» What is being asked
Report all lines of the records that contain "tambour".

» Data provided
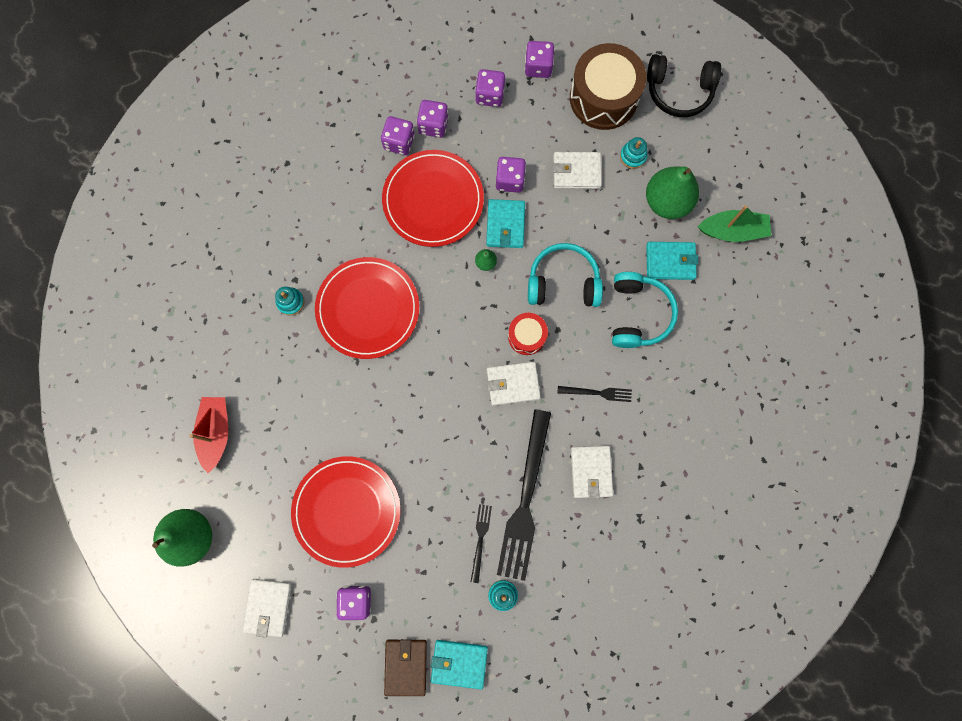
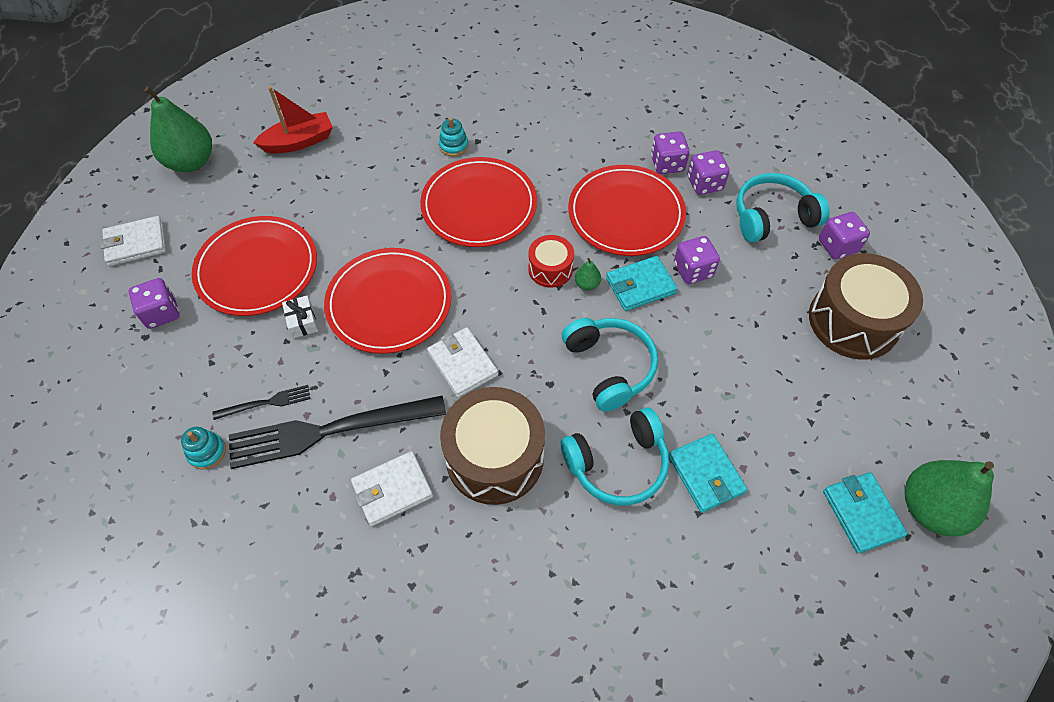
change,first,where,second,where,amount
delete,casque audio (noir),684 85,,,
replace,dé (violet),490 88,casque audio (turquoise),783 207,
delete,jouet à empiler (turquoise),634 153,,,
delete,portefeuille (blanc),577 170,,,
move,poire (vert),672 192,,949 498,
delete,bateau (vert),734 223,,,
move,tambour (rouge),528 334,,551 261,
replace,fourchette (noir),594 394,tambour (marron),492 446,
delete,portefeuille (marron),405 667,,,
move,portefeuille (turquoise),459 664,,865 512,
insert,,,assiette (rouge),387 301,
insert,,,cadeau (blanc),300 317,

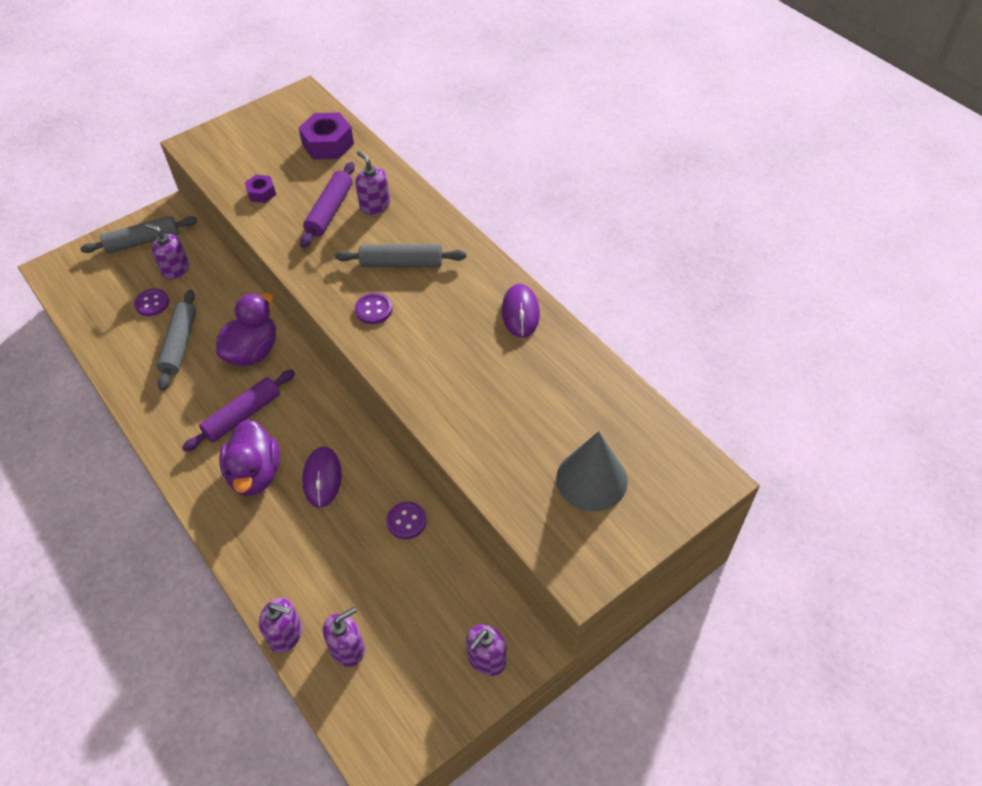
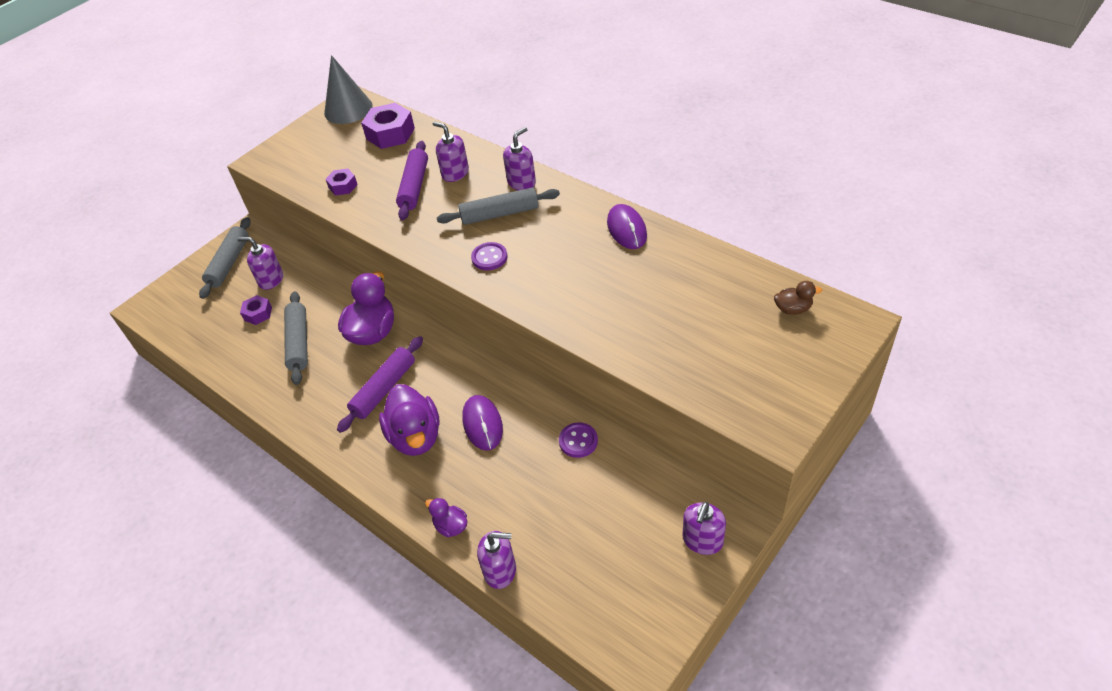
change,first,where,second,where,amount
rotate,rouleau à pâtisserie (gris),138 234,,225 258,45 degrees counterclockwise
replace,bouton (violet),151 302,écrou (violet),256 310,
move,cône (gris),592 471,,348 89,
move,distributeur de savon (violet),344 637,,519 158,
insert,,,canard (marron),798 298,
insert,,,canard (violet),446 517,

» Response to this exercise
move,tambour (rouge),528 334,,551 261,
replace,fourchette (noir),594 394,tambour (marron),492 446,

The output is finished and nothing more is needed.